──────── Data extract ────────

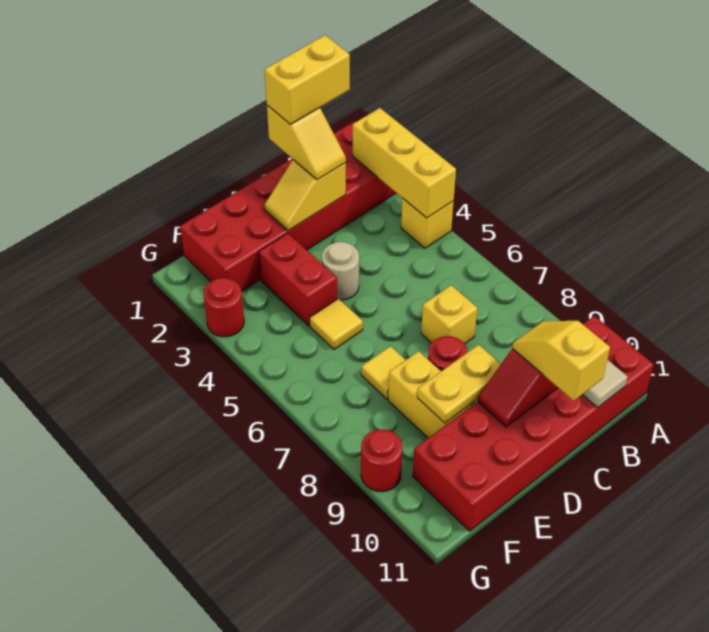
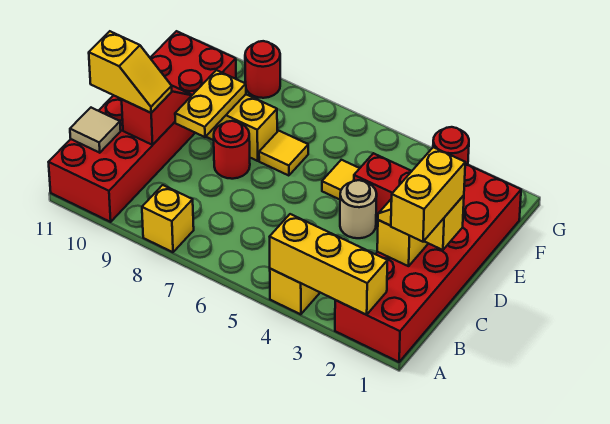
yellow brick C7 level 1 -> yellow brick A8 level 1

────────
──────── Data extract ────────

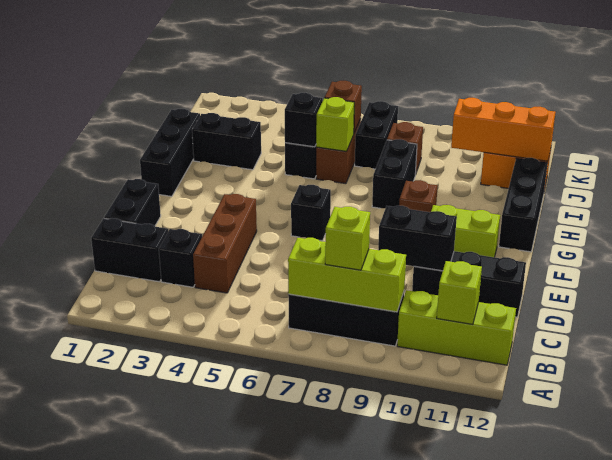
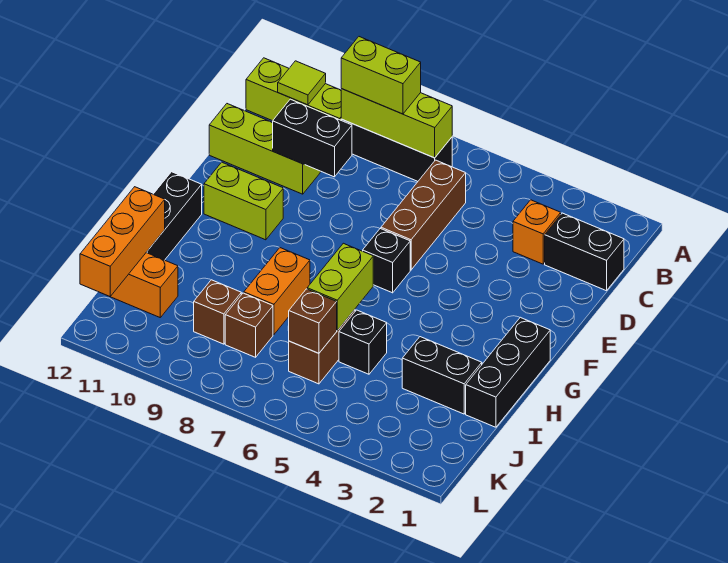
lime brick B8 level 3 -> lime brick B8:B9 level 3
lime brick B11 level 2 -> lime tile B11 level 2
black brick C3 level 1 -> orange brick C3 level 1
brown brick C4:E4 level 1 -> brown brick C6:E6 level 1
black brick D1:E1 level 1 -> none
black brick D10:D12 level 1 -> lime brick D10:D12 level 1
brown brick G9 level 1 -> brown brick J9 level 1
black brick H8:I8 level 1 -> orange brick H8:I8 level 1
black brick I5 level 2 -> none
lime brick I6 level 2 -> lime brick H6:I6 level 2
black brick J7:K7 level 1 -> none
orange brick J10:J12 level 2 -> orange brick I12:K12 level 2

────────
──────── Data extract ────────

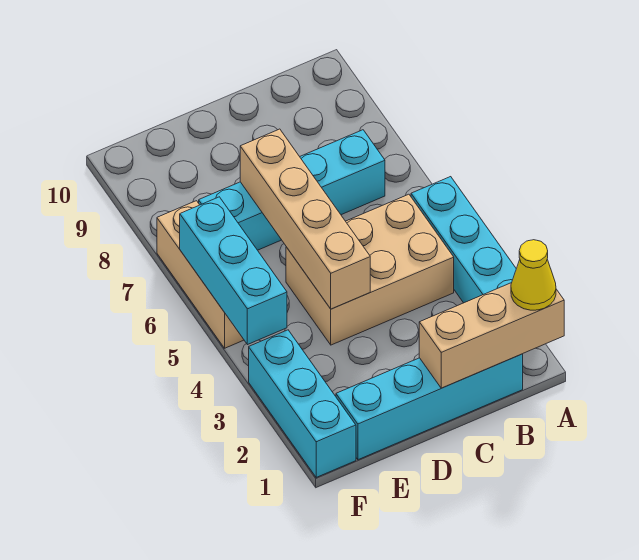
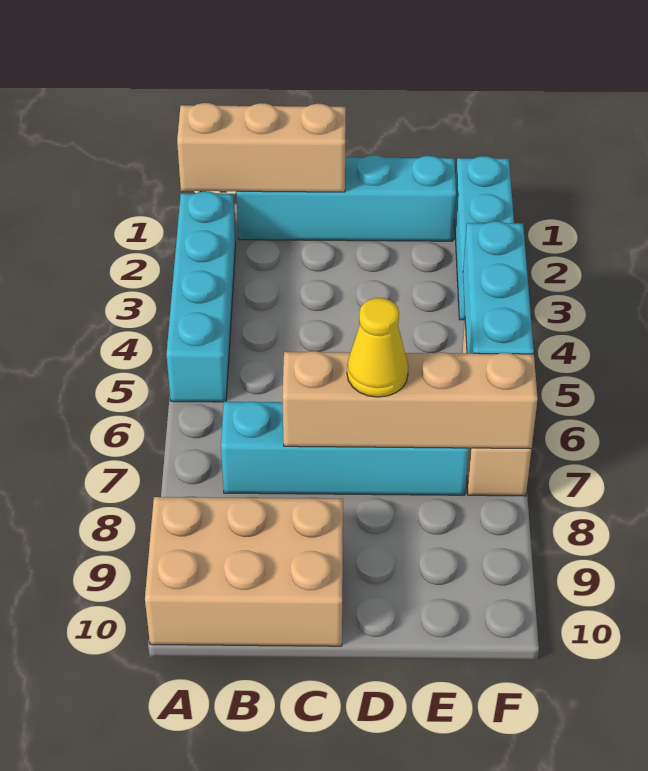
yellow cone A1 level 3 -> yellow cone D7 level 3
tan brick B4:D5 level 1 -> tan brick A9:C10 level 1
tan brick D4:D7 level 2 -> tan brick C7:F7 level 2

────────

Task directions: Give the number of lines in the listing that hold "black", with no other words.

Result for this task: 6